● What you should do:
Once the line holding "LCD pin SDA: GP2 -> GP11" appears, repeat it and each line after it to the end of the data, exactly and with nothing else; pictures stay out.

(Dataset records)
____________________

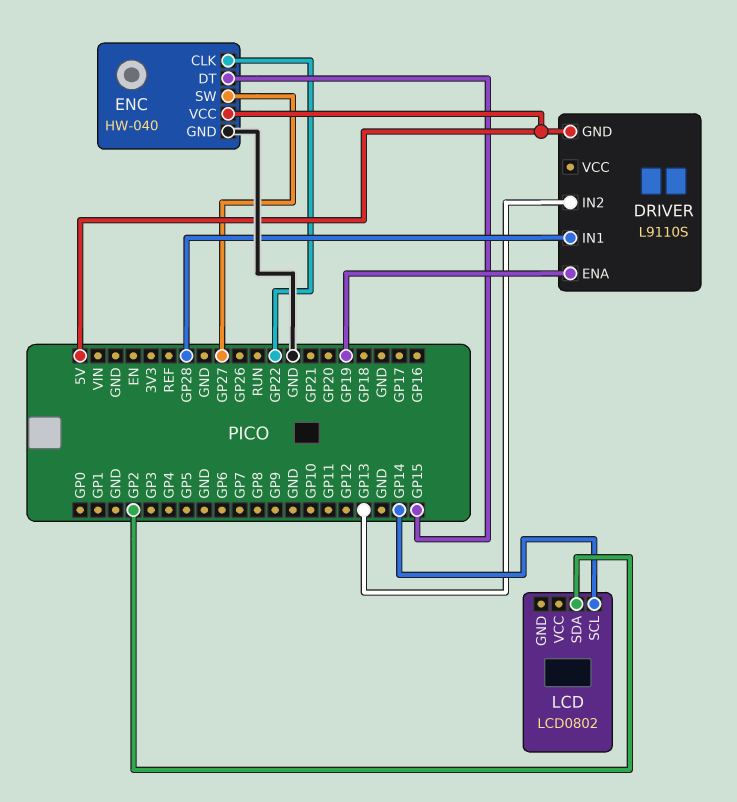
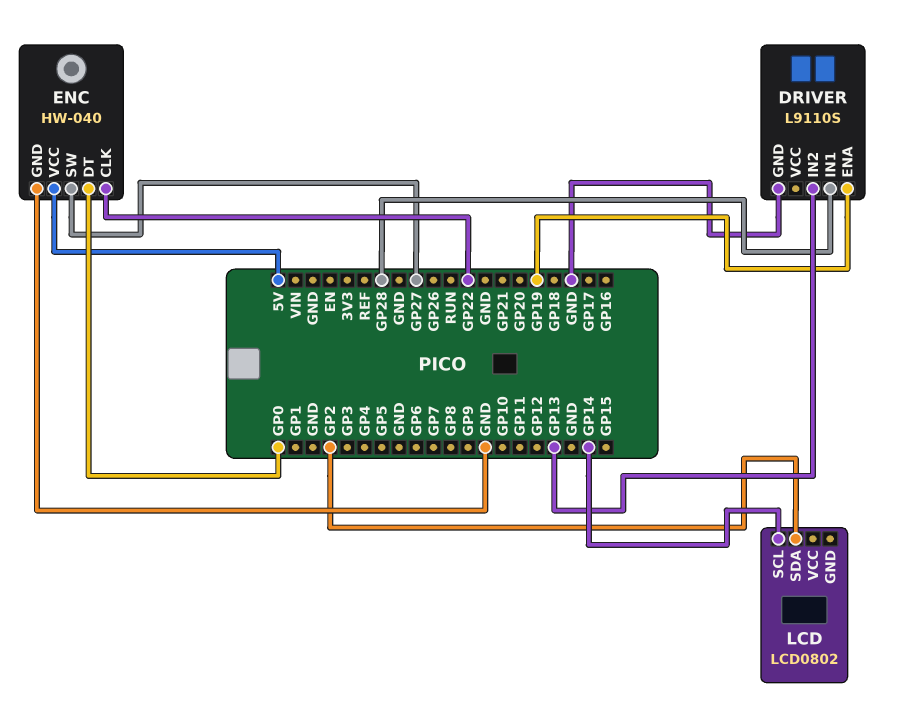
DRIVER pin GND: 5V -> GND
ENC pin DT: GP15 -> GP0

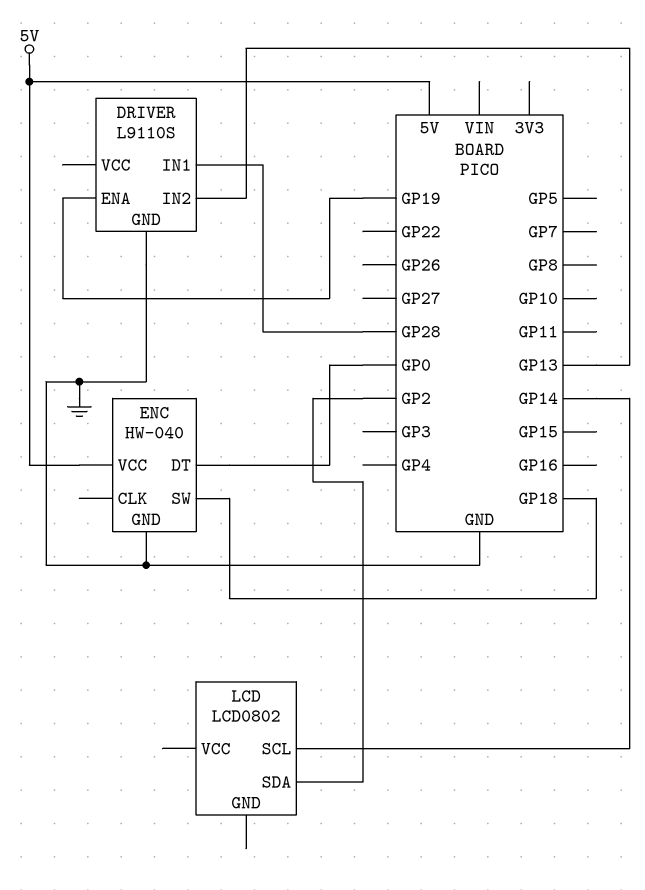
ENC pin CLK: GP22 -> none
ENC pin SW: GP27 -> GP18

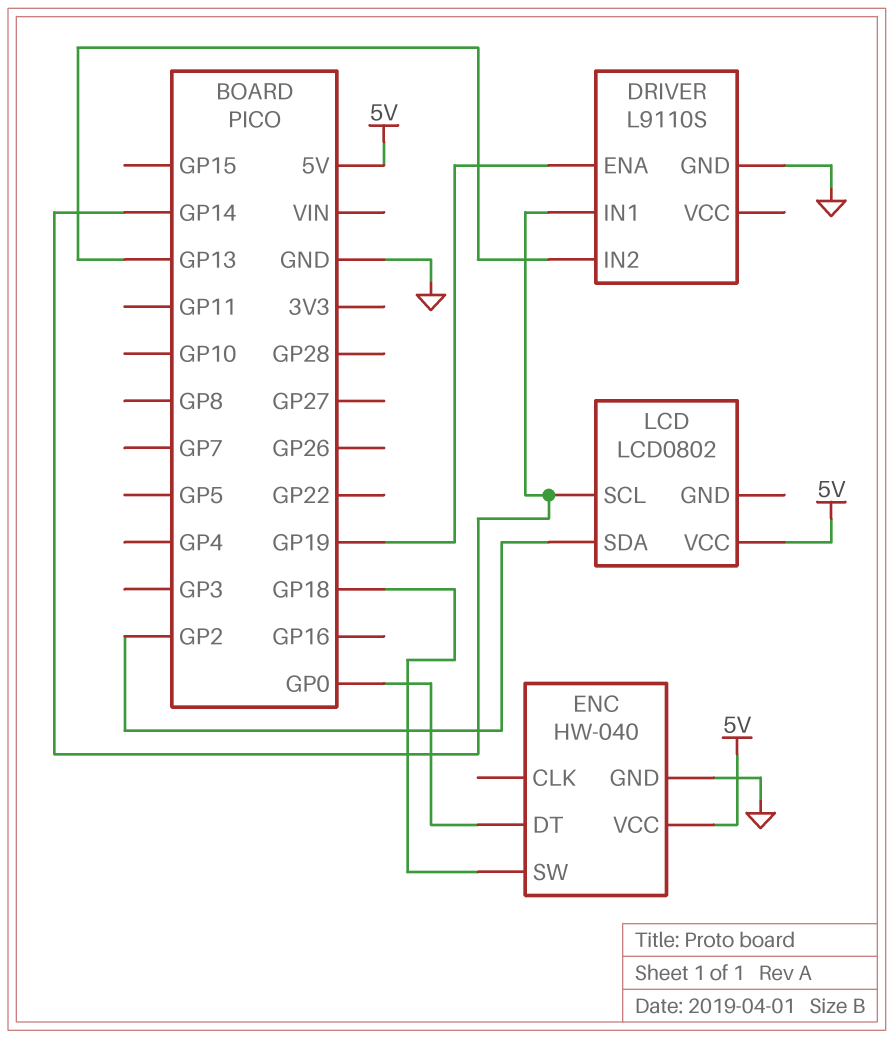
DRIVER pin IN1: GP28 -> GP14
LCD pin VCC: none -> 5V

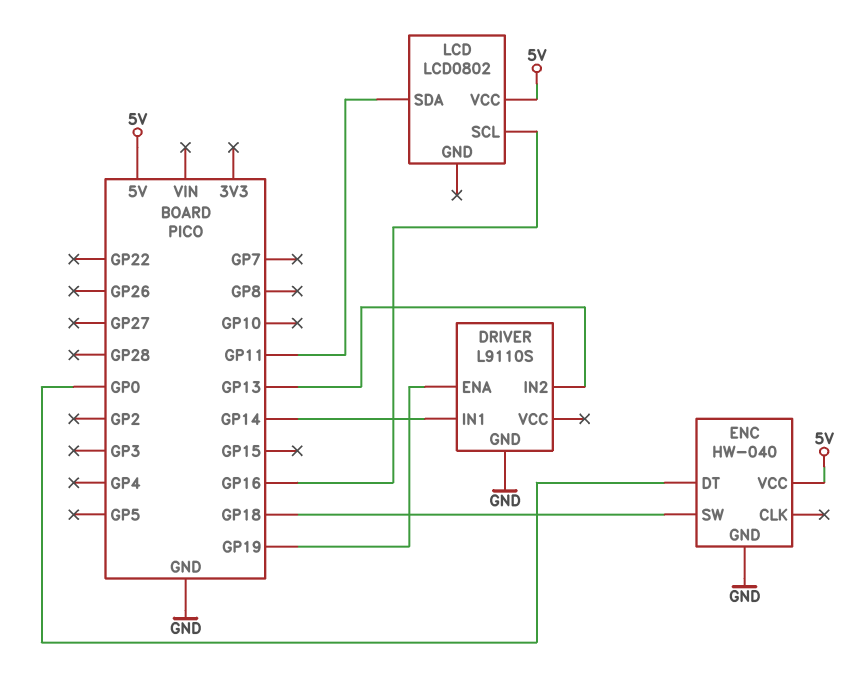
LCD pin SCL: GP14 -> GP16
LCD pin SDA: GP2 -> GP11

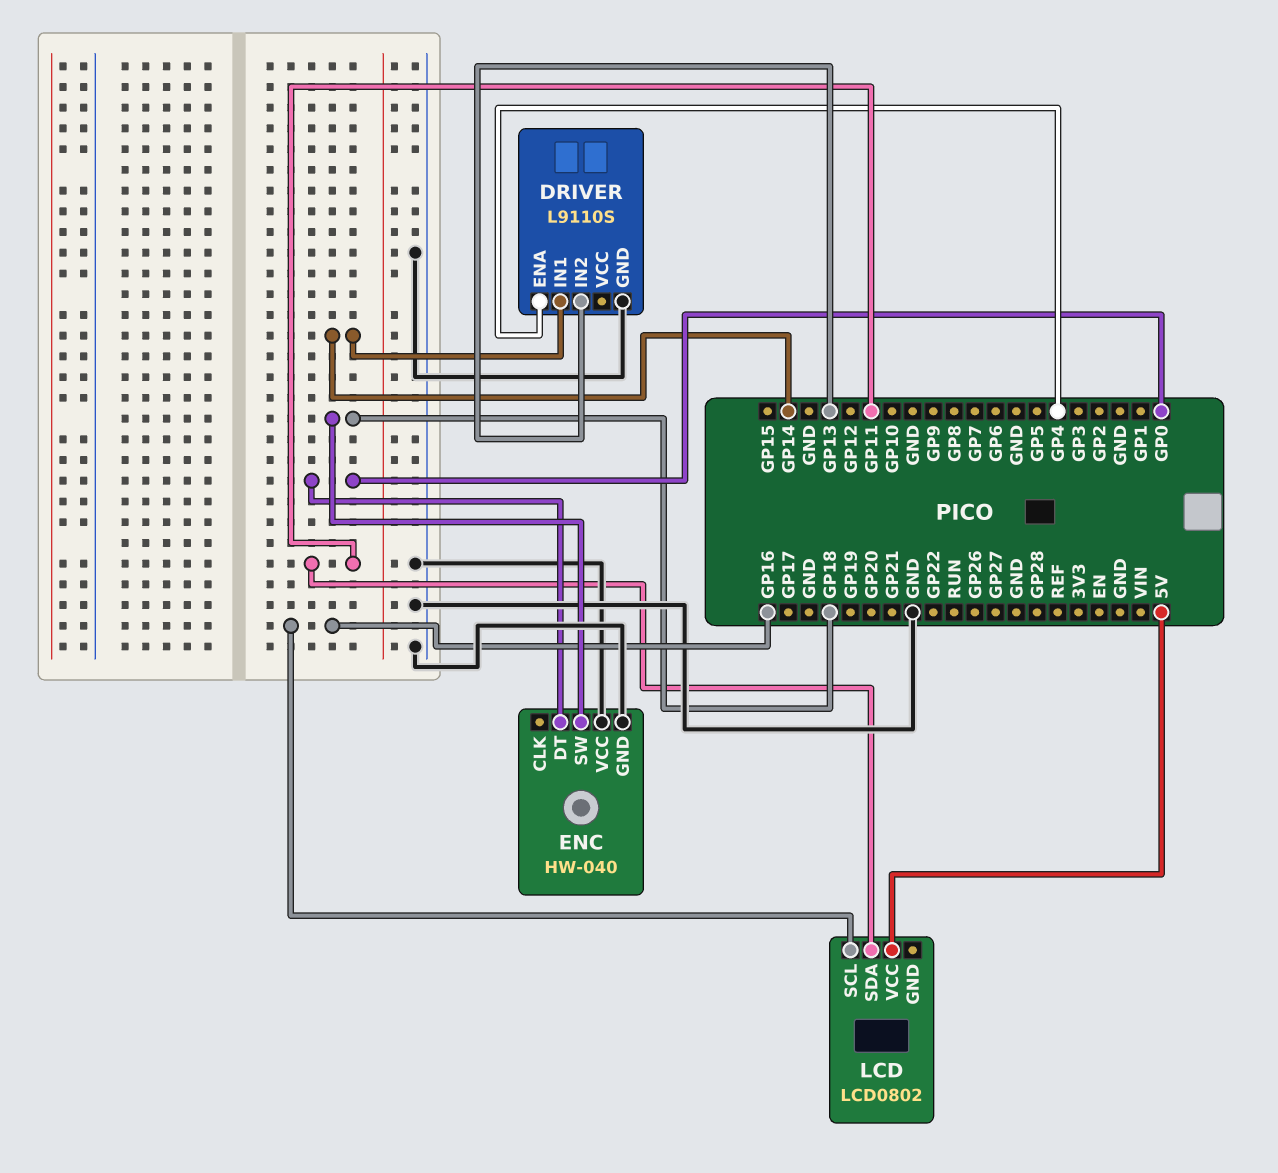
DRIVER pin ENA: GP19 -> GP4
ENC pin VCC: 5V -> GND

____________________

● Your response:
LCD pin SDA: GP2 -> GP11

DRIVER pin ENA: GP19 -> GP4
ENC pin VCC: 5V -> GND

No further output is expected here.